(Content revision data)

--------------------------------------------------

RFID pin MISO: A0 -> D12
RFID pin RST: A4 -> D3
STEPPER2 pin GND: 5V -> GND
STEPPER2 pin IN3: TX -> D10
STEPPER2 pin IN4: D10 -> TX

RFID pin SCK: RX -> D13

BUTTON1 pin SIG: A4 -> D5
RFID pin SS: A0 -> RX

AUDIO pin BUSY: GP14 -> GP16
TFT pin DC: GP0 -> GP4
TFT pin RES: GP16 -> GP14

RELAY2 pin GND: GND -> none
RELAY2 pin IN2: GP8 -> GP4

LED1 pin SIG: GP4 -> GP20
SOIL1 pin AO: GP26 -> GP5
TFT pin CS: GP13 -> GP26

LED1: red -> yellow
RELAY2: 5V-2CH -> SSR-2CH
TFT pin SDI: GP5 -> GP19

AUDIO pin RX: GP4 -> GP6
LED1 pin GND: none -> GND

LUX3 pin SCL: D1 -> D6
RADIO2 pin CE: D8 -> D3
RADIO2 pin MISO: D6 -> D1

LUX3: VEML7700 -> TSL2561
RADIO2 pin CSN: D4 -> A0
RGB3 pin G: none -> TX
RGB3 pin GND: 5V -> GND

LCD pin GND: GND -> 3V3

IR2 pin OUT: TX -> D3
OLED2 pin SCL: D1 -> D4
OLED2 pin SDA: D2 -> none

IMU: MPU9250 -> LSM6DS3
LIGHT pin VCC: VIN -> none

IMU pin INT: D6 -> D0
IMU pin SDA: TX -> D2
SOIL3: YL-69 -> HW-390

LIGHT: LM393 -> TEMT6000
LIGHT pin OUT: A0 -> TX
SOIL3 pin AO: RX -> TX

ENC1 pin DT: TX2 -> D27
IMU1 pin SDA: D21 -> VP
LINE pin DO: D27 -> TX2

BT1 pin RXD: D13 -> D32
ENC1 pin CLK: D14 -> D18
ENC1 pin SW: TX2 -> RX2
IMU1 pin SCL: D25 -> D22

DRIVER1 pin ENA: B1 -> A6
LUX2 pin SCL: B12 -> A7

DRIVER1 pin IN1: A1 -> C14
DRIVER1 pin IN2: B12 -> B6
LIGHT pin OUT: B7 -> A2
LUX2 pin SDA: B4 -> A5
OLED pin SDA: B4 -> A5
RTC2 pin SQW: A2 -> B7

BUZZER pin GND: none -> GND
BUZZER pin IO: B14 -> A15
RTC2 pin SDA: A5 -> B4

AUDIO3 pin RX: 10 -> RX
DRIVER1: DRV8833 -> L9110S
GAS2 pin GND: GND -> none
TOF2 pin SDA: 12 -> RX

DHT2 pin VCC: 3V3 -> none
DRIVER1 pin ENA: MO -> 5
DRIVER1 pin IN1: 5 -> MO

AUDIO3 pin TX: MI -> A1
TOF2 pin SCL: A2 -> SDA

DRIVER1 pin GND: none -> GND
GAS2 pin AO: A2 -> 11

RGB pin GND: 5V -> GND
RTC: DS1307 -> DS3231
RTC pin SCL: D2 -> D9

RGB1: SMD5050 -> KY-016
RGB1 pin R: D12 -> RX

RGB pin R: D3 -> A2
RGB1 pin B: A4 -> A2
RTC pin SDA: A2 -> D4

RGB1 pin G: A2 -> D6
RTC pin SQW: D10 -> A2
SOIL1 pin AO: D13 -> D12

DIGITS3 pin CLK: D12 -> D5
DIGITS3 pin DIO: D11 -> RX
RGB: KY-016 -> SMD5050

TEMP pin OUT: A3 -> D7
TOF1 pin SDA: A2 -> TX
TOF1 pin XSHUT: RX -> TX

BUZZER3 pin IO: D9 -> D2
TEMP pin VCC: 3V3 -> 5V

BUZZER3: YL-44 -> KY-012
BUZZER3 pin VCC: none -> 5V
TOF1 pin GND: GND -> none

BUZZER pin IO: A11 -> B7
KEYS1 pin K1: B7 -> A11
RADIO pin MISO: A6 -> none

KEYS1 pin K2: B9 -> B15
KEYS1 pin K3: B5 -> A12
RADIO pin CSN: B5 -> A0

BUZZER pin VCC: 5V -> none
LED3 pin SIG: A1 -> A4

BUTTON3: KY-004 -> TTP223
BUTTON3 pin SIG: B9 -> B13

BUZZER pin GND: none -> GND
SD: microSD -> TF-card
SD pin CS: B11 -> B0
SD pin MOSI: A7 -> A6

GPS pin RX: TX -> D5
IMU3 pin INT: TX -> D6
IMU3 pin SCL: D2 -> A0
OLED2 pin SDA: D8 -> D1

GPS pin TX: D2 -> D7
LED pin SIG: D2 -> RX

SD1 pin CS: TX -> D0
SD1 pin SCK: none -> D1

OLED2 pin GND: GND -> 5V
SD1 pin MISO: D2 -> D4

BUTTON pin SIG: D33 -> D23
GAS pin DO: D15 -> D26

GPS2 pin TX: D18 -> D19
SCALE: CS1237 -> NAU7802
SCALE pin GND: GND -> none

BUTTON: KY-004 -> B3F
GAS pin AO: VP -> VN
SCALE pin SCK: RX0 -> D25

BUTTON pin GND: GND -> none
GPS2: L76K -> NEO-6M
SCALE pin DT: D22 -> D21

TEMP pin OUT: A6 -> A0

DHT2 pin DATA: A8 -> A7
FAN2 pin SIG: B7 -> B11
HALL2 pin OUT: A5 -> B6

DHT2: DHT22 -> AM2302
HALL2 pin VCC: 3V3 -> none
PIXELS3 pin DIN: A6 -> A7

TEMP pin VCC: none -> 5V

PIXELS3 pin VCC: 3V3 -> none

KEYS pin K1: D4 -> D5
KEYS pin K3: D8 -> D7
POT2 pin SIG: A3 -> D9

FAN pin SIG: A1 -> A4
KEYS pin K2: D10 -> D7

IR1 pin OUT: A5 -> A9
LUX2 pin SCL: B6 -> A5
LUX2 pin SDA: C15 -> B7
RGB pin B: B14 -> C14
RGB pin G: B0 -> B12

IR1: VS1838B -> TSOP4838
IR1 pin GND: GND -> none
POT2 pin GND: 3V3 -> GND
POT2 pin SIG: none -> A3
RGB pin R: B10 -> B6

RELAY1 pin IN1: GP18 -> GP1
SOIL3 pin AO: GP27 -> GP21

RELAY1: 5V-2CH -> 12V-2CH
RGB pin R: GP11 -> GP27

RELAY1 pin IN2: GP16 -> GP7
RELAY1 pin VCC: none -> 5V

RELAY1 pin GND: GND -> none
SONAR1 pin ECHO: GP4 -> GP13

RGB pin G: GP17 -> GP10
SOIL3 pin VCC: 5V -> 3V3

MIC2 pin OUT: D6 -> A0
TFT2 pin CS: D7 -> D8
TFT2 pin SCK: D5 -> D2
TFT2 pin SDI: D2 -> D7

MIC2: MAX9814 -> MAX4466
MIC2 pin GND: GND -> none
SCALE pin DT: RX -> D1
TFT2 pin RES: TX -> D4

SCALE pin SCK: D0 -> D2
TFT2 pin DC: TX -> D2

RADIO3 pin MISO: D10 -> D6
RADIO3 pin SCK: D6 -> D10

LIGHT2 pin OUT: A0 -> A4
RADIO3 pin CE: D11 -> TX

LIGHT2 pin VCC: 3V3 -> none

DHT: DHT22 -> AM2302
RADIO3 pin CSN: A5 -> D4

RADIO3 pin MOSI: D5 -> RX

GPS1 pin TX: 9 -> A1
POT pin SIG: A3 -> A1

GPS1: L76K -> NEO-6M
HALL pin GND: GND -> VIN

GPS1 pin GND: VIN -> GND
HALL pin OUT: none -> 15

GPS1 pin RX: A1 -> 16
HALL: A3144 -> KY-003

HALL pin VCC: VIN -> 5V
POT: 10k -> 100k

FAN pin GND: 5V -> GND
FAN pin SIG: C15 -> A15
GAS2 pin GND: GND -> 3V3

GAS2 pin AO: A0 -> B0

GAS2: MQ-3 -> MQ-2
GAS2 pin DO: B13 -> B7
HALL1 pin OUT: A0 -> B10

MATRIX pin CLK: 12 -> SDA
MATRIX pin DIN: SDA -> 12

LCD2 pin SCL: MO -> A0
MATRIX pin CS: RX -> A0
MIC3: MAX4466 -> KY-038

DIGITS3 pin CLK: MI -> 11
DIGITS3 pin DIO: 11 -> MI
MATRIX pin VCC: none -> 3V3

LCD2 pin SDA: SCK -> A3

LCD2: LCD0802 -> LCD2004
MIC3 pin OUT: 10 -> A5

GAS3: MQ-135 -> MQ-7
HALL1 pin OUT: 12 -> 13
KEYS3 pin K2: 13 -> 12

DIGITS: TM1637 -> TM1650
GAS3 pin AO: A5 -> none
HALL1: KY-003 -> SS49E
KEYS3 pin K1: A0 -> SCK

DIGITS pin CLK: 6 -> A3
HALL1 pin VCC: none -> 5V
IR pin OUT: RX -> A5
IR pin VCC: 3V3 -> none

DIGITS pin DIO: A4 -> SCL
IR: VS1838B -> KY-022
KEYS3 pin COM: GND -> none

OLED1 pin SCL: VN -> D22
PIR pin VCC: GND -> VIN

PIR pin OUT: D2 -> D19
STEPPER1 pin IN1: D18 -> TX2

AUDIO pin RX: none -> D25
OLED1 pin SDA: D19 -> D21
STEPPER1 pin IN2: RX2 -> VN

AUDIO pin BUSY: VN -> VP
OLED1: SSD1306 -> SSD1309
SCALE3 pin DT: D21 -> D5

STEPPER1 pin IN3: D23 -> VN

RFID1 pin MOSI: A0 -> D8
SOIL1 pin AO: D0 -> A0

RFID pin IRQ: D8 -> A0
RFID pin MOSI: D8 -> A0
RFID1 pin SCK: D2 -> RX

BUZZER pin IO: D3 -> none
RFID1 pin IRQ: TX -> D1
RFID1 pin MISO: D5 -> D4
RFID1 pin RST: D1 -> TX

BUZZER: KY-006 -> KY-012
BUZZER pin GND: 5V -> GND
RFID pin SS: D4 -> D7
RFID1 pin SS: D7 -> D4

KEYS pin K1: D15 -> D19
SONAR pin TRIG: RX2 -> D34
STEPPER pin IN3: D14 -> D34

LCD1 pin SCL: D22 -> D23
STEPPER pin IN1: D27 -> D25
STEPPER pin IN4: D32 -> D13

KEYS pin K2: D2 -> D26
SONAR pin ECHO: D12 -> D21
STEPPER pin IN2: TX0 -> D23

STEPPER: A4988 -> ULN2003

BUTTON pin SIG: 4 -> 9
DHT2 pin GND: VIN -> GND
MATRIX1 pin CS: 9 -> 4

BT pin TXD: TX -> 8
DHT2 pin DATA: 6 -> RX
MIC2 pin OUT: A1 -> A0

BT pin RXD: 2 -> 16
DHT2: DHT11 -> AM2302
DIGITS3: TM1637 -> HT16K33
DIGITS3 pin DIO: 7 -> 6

--------------------------------------------------

- **Task prompt**
From the data above, reproduce word for word the lines running from the line with "SD1 pin MISO: D2 -> D4" to the line with "RELAY1: 5V-2CH -> 12V-2CH", ends included.

- **Exercise solution**
SD1 pin MISO: D2 -> D4

BUTTON pin SIG: D33 -> D23
GAS pin DO: D15 -> D26

GPS2 pin TX: D18 -> D19
SCALE: CS1237 -> NAU7802
SCALE pin GND: GND -> none

BUTTON: KY-004 -> B3F
GAS pin AO: VP -> VN
SCALE pin SCK: RX0 -> D25

BUTTON pin GND: GND -> none
GPS2: L76K -> NEO-6M
SCALE pin DT: D22 -> D21

TEMP pin OUT: A6 -> A0

DHT2 pin DATA: A8 -> A7
FAN2 pin SIG: B7 -> B11
HALL2 pin OUT: A5 -> B6

DHT2: DHT22 -> AM2302
HALL2 pin VCC: 3V3 -> none
PIXELS3 pin DIN: A6 -> A7

TEMP pin VCC: none -> 5V

PIXELS3 pin VCC: 3V3 -> none

KEYS pin K1: D4 -> D5
KEYS pin K3: D8 -> D7
POT2 pin SIG: A3 -> D9

FAN pin SIG: A1 -> A4
KEYS pin K2: D10 -> D7

IR1 pin OUT: A5 -> A9
LUX2 pin SCL: B6 -> A5
LUX2 pin SDA: C15 -> B7
RGB pin B: B14 -> C14
RGB pin G: B0 -> B12

IR1: VS1838B -> TSOP4838
IR1 pin GND: GND -> none
POT2 pin GND: 3V3 -> GND
POT2 pin SIG: none -> A3
RGB pin R: B10 -> B6

RELAY1 pin IN1: GP18 -> GP1
SOIL3 pin AO: GP27 -> GP21

RELAY1: 5V-2CH -> 12V-2CH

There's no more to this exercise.